Data supplied
----------------------------------------

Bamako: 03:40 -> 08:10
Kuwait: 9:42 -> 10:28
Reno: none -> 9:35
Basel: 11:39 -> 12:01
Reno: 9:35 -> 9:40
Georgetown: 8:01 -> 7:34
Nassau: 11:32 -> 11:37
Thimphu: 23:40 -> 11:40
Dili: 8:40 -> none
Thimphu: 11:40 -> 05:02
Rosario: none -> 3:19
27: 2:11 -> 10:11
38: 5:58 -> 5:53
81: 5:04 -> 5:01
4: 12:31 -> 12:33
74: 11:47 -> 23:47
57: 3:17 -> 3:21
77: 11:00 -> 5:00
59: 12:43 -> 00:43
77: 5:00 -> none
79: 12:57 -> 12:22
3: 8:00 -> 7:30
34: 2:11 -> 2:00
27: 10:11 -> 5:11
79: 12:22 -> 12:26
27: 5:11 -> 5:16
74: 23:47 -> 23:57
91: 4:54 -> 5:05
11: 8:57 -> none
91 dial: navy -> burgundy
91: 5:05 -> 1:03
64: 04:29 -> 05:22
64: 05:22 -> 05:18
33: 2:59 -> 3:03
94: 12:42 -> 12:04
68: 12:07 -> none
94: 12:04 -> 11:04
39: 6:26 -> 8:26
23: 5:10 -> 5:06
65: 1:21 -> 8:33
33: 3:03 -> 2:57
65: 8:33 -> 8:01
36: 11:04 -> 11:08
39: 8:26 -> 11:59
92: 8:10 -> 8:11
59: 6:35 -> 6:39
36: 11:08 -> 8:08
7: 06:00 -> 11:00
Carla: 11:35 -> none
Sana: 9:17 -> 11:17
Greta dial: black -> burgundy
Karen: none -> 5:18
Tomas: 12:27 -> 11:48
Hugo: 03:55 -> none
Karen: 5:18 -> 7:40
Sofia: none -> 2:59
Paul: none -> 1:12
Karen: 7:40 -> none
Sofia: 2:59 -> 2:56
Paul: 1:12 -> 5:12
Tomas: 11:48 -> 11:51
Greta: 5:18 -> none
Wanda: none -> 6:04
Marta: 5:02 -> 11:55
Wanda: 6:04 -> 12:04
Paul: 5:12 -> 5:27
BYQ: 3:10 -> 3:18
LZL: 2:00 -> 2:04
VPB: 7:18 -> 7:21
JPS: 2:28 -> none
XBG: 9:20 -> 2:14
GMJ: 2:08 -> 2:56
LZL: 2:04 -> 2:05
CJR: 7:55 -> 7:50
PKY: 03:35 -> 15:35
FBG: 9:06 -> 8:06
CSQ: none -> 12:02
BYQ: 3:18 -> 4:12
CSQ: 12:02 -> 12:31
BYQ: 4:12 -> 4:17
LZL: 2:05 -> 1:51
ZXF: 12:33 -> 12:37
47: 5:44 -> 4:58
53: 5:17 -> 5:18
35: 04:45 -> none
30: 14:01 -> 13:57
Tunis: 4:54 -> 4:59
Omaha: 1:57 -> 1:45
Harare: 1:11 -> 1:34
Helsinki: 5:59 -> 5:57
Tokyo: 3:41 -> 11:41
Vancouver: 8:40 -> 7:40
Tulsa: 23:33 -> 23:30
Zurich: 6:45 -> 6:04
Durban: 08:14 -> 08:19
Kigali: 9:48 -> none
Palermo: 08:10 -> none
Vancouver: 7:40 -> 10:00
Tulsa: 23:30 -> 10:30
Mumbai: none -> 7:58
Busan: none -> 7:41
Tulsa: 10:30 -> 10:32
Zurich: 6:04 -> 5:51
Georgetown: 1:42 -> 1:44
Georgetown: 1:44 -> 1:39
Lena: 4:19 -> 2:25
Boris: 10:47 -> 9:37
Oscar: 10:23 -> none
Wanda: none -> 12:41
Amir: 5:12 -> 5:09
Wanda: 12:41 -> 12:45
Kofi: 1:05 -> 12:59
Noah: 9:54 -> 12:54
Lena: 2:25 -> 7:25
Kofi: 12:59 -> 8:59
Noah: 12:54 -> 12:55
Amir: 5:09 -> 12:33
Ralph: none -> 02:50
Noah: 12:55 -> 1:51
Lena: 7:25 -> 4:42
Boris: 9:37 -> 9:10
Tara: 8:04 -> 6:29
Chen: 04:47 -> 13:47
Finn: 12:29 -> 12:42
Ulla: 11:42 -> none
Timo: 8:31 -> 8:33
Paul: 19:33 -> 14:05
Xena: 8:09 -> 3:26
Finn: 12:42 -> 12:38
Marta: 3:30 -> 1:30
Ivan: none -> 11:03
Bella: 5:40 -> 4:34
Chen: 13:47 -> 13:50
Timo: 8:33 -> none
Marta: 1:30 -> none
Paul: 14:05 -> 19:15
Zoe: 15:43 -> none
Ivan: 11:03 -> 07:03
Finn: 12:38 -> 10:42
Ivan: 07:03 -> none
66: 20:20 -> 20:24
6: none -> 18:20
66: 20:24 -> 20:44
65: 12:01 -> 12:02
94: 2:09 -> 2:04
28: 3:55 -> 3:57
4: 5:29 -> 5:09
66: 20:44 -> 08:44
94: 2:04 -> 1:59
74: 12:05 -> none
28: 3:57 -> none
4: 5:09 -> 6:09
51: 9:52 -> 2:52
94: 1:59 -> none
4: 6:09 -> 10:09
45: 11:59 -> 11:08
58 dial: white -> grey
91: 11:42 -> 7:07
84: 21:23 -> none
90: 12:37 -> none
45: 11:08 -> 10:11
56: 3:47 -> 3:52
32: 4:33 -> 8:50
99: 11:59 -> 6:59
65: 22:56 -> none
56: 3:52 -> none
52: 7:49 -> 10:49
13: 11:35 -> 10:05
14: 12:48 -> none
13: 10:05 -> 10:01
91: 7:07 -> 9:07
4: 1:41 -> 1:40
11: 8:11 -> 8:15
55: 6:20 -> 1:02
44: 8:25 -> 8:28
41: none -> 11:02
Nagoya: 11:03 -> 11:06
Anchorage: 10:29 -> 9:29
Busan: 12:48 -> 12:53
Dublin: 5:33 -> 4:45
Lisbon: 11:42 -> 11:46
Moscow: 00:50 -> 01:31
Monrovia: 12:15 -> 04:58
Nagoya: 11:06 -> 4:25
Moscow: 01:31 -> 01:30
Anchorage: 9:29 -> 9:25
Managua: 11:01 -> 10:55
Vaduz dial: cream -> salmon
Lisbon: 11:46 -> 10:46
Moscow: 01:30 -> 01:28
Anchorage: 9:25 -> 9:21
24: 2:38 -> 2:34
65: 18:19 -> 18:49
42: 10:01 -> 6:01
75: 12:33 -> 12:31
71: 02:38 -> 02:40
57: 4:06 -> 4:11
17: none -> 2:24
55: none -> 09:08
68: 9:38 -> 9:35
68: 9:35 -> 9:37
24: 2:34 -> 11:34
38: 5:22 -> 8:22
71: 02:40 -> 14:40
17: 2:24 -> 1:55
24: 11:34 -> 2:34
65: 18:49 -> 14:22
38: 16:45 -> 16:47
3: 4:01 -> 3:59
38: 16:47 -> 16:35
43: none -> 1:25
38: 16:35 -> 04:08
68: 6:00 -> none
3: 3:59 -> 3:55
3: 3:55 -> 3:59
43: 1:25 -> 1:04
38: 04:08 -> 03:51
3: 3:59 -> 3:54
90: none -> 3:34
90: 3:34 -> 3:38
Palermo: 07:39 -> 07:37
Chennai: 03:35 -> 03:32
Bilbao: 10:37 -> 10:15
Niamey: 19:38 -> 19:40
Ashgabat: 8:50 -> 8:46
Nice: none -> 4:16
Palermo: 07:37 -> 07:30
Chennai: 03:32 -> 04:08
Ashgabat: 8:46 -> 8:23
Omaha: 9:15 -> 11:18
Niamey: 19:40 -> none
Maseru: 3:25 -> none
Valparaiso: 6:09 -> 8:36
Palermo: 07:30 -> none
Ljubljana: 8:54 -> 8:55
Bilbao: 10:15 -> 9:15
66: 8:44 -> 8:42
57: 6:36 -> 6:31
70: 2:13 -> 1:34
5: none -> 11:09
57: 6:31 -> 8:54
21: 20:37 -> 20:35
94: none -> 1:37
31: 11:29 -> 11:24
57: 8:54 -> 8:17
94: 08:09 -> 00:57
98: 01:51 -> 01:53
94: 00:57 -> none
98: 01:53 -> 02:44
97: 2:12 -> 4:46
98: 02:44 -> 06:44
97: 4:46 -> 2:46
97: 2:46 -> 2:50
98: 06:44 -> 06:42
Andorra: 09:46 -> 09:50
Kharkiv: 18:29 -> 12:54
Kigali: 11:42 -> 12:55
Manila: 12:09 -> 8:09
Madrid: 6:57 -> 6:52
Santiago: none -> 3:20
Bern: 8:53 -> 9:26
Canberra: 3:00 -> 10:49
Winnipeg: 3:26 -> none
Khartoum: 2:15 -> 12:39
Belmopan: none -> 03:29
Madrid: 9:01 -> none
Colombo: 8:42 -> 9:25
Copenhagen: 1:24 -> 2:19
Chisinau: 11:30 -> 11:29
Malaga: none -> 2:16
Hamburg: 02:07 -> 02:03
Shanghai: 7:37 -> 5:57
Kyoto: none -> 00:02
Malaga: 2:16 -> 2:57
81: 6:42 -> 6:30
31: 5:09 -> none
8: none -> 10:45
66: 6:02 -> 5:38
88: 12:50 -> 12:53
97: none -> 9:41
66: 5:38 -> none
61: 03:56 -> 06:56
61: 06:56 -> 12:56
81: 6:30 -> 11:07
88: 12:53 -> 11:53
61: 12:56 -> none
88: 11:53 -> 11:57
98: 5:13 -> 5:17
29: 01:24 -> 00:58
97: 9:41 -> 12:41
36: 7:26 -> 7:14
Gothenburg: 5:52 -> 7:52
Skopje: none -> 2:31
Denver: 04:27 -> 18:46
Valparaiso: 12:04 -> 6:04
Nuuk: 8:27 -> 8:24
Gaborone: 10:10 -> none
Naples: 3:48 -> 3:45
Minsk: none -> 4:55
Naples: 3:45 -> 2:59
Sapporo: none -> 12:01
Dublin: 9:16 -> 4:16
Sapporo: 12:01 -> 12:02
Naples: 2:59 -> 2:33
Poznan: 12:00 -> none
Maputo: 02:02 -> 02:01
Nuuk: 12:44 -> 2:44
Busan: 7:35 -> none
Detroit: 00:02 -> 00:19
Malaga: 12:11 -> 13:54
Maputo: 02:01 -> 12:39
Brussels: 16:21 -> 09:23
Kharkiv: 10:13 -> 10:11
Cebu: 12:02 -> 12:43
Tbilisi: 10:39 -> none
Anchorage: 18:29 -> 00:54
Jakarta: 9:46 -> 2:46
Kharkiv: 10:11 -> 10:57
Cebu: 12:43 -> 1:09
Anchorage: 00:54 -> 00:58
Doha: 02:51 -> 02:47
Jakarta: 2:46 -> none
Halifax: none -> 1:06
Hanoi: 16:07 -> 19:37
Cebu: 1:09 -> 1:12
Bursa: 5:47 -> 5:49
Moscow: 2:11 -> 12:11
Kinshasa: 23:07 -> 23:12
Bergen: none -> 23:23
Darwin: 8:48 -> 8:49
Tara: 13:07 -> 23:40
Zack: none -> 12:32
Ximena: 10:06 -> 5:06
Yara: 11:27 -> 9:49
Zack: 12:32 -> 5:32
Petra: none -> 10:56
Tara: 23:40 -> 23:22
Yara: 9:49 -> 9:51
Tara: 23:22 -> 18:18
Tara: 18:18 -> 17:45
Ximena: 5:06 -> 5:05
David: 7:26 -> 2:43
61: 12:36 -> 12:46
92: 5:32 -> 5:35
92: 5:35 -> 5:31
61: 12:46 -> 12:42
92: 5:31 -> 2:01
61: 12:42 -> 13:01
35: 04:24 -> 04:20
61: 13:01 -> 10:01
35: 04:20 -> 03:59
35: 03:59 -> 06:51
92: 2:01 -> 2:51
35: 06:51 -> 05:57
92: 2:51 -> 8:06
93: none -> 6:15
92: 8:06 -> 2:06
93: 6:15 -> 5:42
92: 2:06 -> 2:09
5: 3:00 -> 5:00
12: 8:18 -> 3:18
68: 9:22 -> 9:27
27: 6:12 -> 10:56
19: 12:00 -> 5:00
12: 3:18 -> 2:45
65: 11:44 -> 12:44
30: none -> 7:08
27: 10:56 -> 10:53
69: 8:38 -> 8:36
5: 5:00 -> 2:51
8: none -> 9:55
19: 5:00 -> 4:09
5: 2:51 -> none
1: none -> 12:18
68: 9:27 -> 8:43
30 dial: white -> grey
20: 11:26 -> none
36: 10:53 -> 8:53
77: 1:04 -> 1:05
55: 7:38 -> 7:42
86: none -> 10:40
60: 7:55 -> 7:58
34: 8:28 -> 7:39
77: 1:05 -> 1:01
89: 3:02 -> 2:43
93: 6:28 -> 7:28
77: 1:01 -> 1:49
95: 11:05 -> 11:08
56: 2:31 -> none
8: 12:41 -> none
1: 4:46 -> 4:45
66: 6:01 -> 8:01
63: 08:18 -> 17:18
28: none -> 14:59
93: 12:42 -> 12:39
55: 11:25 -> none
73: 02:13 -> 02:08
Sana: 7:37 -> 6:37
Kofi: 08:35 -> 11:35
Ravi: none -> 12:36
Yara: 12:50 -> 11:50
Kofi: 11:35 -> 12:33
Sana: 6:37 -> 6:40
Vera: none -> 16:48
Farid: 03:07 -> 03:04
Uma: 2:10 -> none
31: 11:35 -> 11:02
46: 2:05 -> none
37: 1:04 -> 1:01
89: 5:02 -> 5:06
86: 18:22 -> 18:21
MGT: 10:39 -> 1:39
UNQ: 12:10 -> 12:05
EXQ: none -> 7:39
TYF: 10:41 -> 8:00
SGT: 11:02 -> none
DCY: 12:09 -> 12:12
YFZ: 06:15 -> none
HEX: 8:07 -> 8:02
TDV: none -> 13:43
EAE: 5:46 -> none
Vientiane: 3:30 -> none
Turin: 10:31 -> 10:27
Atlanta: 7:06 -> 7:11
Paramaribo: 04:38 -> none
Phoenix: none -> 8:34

----------------------------------------

Turn the entries, from the start through the line containing "39: 8:26 -> 11:59" inclusive, into a numbered list, leaving out any blank lines.

1. Bamako: 03:40 -> 08:10
2. Kuwait: 9:42 -> 10:28
3. Reno: none -> 9:35
4. Basel: 11:39 -> 12:01
5. Reno: 9:35 -> 9:40
6. Georgetown: 8:01 -> 7:34
7. Nassau: 11:32 -> 11:37
8. Thimphu: 23:40 -> 11:40
9. Dili: 8:40 -> none
10. Thimphu: 11:40 -> 05:02
11. Rosario: none -> 3:19
12. 27: 2:11 -> 10:11
13. 38: 5:58 -> 5:53
14. 81: 5:04 -> 5:01
15. 4: 12:31 -> 12:33
16. 74: 11:47 -> 23:47
17. 57: 3:17 -> 3:21
18. 77: 11:00 -> 5:00
19. 59: 12:43 -> 00:43
20. 77: 5:00 -> none
21. 79: 12:57 -> 12:22
22. 3: 8:00 -> 7:30
23. 34: 2:11 -> 2:00
24. 27: 10:11 -> 5:11
25. 79: 12:22 -> 12:26
26. 27: 5:11 -> 5:16
27. 74: 23:47 -> 23:57
28. 91: 4:54 -> 5:05
29. 11: 8:57 -> none
30. 91 dial: navy -> burgundy
31. 91: 5:05 -> 1:03
32. 64: 04:29 -> 05:22
33. 64: 05:22 -> 05:18
34. 33: 2:59 -> 3:03
35. 94: 12:42 -> 12:04
36. 68: 12:07 -> none
37. 94: 12:04 -> 11:04
38. 39: 6:26 -> 8:26
39. 23: 5:10 -> 5:06
40. 65: 1:21 -> 8:33
41. 33: 3:03 -> 2:57
42. 65: 8:33 -> 8:01
43. 36: 11:04 -> 11:08
44. 39: 8:26 -> 11:59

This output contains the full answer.